◆ Information provided ◆
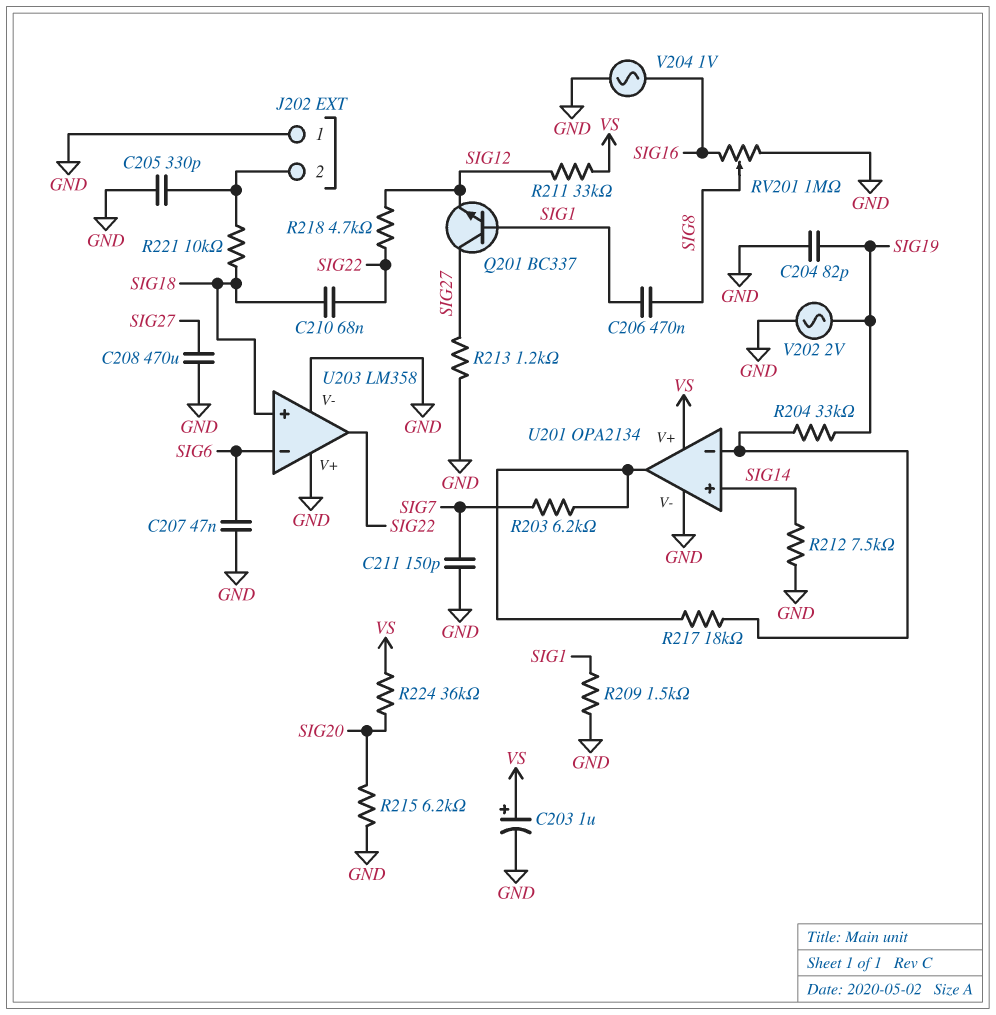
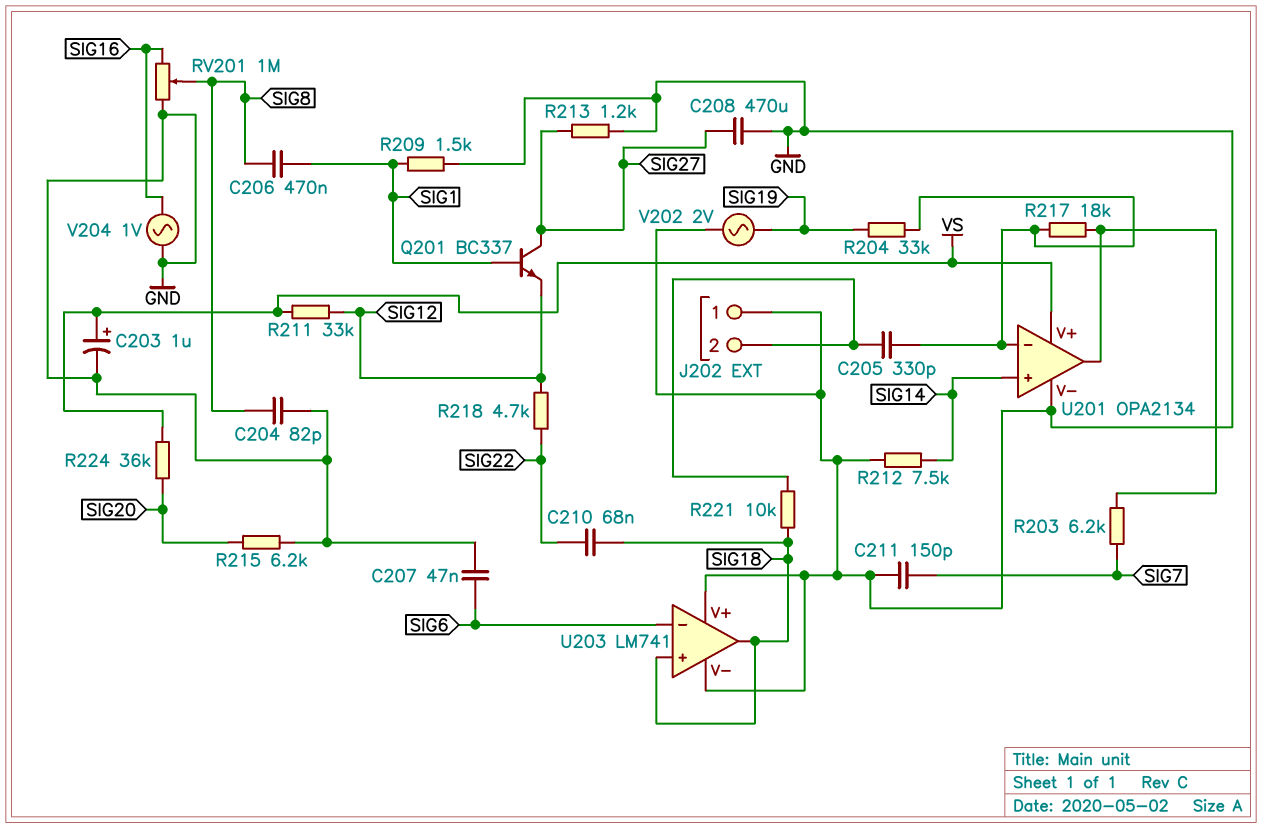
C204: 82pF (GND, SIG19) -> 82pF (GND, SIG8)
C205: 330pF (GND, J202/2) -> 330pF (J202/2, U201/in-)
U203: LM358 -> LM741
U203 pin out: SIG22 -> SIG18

---

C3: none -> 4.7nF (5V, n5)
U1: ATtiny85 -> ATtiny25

--

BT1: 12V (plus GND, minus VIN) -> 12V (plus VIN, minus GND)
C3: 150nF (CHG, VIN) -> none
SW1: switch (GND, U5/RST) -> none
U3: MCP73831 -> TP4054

◆ What the task requires ◆
Examine the listing and count its lines containing the word "none". State the count alone.

◆ Output of the exercise ◆
3